Exercise objective » The answer should consist of each line from the data below that includes "hexagon".
____
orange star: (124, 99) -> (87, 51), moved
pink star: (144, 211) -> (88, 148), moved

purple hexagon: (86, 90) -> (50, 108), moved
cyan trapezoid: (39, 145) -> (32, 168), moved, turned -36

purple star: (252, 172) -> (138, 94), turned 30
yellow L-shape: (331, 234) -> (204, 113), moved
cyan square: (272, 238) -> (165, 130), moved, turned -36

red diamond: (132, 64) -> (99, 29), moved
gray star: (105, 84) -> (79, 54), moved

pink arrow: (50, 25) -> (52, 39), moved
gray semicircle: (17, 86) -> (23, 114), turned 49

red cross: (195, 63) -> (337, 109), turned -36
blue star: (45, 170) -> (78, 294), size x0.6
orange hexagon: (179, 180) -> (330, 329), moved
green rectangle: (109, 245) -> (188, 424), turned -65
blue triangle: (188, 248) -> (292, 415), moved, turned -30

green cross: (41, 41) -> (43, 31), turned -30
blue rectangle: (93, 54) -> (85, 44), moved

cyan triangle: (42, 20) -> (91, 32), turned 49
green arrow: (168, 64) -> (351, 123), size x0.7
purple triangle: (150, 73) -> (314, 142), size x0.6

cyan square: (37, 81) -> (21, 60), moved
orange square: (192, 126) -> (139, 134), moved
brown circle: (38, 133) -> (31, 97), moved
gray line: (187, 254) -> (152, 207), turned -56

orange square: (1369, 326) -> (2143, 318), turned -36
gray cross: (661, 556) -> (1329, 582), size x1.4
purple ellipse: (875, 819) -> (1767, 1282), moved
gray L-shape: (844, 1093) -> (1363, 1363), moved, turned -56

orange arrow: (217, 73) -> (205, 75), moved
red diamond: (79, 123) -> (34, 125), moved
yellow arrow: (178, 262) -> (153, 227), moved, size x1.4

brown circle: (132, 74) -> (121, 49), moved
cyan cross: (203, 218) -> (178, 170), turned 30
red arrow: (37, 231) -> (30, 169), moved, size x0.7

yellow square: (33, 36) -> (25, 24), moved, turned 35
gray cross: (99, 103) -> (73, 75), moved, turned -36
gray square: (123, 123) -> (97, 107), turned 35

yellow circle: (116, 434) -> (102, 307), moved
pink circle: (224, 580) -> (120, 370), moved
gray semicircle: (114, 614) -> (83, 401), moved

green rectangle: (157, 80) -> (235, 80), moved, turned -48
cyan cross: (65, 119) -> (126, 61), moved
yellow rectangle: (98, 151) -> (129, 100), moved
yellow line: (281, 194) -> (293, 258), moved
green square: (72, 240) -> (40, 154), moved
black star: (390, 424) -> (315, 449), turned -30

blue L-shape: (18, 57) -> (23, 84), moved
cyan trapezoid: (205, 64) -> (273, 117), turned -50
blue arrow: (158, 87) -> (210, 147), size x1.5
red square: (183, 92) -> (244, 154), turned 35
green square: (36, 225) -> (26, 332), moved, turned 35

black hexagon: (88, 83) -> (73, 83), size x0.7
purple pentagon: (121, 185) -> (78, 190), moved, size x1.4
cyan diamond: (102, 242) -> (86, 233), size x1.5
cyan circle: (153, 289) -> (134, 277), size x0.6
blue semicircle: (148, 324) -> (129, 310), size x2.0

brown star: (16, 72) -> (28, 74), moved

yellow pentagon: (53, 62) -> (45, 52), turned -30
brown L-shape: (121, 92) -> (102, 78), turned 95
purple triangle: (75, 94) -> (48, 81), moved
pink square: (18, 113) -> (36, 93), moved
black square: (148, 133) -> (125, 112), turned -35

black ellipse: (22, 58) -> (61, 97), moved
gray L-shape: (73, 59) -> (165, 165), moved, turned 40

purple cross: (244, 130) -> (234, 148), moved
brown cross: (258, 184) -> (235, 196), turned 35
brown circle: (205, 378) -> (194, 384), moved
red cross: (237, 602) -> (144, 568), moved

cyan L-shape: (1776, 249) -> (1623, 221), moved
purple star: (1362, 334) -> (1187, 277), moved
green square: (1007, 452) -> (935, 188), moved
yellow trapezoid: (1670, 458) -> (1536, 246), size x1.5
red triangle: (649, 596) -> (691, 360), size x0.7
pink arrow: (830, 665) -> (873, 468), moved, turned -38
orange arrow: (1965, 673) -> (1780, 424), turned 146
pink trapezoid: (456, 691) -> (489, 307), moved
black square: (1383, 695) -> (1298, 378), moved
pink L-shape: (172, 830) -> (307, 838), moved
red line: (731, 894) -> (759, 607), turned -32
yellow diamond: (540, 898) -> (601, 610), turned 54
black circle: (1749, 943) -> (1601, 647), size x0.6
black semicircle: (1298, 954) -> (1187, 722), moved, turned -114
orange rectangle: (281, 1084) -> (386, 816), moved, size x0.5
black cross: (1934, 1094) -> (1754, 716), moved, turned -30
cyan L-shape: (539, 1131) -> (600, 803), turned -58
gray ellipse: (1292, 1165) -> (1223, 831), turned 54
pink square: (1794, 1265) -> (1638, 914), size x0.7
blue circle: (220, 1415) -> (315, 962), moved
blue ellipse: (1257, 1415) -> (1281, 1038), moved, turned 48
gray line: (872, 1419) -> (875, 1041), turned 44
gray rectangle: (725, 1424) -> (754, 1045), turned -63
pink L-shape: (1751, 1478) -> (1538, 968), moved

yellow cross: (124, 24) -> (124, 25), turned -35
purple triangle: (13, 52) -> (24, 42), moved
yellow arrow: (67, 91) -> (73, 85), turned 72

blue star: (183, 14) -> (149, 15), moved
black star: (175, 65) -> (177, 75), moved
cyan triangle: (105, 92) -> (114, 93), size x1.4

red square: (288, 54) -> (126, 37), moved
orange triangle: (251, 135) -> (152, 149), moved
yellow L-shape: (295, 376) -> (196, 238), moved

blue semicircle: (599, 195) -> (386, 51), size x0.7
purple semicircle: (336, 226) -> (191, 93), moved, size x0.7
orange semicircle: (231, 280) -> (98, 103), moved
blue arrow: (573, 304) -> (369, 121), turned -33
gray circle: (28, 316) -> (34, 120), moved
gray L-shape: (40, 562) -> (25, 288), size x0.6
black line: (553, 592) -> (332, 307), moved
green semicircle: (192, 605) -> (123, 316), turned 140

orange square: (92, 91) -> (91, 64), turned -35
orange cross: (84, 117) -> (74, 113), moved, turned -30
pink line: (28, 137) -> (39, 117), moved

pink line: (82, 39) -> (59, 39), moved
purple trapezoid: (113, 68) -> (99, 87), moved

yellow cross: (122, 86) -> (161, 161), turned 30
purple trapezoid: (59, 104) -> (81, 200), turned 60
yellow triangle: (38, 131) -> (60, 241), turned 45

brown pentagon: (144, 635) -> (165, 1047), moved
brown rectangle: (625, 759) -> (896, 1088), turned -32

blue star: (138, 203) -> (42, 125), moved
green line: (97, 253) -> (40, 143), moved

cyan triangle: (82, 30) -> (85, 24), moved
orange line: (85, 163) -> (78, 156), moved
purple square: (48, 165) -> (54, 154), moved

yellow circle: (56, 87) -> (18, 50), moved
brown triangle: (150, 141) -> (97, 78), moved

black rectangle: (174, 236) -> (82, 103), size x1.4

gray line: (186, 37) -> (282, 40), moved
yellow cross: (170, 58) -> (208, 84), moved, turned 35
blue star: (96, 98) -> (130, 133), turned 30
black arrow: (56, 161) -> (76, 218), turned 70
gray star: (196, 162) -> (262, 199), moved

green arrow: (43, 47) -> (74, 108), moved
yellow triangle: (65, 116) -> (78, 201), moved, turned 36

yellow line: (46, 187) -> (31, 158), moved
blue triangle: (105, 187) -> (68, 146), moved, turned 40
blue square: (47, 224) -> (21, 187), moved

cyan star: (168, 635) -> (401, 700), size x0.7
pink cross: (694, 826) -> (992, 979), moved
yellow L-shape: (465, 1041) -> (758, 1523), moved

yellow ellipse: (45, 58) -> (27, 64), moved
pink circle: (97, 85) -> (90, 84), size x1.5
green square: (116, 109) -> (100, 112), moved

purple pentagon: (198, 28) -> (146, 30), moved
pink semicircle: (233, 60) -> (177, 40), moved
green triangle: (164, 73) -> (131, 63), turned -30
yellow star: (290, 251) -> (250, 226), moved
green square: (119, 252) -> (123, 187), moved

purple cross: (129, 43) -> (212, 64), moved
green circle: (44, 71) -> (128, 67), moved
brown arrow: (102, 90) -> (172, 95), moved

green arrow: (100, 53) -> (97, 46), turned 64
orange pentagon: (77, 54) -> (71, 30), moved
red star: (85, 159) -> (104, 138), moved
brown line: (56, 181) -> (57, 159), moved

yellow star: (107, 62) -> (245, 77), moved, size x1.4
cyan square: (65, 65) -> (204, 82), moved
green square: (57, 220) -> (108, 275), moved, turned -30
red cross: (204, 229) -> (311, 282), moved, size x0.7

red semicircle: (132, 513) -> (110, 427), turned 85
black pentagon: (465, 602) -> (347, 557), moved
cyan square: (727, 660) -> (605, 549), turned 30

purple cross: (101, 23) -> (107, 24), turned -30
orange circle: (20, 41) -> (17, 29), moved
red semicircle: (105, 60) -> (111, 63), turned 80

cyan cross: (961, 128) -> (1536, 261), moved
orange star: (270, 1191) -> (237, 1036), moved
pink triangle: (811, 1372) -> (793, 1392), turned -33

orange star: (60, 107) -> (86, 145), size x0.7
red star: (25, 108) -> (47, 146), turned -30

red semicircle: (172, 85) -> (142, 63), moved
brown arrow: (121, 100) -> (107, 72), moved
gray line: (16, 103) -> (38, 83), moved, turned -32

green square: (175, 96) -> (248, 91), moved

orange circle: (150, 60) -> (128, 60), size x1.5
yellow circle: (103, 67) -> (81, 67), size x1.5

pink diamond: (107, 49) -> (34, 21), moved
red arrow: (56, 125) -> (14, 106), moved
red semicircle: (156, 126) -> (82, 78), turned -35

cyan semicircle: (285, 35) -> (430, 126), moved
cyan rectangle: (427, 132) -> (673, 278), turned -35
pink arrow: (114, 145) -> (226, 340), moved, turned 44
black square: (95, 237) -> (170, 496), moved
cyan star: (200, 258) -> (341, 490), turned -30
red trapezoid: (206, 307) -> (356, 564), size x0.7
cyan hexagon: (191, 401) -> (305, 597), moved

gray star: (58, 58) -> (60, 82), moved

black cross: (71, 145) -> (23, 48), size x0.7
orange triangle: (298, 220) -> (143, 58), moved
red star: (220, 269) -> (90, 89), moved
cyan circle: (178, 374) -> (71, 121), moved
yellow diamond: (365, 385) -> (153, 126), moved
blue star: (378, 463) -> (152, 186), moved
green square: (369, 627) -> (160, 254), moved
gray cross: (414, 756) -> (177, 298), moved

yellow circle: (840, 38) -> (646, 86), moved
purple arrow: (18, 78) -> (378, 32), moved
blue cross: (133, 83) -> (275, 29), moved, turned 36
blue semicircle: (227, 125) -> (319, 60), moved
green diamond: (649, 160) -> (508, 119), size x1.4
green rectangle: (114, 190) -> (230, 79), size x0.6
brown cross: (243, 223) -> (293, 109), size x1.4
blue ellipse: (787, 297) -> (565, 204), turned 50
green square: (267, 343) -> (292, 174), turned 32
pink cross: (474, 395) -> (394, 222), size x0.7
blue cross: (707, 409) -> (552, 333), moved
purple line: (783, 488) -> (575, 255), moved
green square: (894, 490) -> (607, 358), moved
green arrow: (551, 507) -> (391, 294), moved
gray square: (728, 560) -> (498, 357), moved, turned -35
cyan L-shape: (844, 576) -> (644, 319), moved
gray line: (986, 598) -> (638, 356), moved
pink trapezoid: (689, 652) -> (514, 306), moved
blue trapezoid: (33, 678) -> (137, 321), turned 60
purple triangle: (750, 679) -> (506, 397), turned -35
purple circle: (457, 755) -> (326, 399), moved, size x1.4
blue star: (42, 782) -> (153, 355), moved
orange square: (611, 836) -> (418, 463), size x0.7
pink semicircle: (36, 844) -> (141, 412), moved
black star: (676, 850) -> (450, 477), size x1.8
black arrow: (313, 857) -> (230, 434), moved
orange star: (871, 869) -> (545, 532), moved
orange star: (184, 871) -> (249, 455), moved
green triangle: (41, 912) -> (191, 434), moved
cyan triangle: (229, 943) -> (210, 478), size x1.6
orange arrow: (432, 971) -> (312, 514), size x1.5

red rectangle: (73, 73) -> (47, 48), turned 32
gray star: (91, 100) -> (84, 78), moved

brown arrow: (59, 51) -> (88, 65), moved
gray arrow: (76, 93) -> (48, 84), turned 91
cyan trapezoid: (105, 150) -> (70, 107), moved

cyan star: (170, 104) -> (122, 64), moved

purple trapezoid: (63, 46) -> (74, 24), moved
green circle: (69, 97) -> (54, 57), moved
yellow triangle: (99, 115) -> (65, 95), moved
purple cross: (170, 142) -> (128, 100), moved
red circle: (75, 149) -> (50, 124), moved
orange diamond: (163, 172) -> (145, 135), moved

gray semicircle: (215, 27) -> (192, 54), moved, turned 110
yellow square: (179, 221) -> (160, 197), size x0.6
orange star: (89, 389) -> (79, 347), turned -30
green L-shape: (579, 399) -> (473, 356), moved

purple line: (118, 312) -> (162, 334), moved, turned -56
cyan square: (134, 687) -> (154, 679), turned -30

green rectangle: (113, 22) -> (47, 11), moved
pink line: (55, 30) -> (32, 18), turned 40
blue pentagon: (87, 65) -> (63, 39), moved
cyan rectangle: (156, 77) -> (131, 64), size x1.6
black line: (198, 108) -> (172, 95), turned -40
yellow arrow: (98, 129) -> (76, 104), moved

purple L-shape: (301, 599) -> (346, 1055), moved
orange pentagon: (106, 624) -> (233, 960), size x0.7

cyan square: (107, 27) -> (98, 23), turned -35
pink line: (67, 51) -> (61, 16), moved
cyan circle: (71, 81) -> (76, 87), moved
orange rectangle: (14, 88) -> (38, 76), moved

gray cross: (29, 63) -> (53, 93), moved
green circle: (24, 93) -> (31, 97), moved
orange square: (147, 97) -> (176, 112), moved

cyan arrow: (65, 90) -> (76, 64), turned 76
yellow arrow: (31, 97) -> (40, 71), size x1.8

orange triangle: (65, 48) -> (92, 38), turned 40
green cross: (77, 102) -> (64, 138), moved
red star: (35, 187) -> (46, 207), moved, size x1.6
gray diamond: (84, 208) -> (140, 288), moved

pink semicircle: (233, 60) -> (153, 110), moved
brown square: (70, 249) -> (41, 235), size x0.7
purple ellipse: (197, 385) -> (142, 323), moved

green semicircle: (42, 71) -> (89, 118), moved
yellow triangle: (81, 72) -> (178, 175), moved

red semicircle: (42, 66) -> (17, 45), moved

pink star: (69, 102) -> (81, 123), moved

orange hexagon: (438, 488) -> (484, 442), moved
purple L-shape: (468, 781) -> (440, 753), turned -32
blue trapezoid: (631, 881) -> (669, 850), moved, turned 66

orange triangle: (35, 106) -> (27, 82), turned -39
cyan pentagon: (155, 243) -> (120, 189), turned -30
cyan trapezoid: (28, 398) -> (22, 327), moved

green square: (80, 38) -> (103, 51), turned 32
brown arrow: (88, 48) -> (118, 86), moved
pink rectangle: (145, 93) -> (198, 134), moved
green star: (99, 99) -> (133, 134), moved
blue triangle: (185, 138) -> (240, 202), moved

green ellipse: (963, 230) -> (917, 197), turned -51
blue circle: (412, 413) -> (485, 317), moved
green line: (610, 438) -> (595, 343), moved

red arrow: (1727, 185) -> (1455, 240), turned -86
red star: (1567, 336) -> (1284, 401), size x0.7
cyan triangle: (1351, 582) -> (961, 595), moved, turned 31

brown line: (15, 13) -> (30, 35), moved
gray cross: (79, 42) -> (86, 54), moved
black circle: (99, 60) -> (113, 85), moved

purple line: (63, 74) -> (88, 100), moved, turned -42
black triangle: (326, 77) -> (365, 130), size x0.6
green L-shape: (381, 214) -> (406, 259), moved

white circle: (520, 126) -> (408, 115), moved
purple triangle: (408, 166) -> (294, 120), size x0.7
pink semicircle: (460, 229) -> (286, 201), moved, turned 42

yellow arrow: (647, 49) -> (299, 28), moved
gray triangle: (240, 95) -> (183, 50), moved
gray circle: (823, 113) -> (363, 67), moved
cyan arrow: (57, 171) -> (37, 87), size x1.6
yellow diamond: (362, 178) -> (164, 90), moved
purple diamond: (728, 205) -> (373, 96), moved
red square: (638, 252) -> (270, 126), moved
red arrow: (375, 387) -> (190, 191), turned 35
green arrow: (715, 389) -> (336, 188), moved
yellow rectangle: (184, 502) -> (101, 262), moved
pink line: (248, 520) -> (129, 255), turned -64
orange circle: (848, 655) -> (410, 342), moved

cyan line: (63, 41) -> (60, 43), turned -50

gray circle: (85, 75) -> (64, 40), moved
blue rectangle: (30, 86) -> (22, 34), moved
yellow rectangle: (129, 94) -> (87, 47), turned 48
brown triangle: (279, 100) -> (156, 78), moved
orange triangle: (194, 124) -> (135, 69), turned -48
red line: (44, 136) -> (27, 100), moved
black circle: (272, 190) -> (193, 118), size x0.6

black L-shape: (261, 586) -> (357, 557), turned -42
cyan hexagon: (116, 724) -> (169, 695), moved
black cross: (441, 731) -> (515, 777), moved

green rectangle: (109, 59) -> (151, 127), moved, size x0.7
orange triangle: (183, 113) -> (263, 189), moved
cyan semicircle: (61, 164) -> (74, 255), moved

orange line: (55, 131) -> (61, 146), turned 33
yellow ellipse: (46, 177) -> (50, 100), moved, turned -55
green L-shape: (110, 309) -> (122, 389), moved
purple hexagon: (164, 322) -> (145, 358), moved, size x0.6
____
Response to the exercise »
purple hexagon: (86, 90) -> (50, 108), moved
orange hexagon: (179, 180) -> (330, 329), moved
black hexagon: (88, 83) -> (73, 83), size x0.7
cyan hexagon: (191, 401) -> (305, 597), moved
orange hexagon: (438, 488) -> (484, 442), moved
cyan hexagon: (116, 724) -> (169, 695), moved
purple hexagon: (164, 322) -> (145, 358), moved, size x0.6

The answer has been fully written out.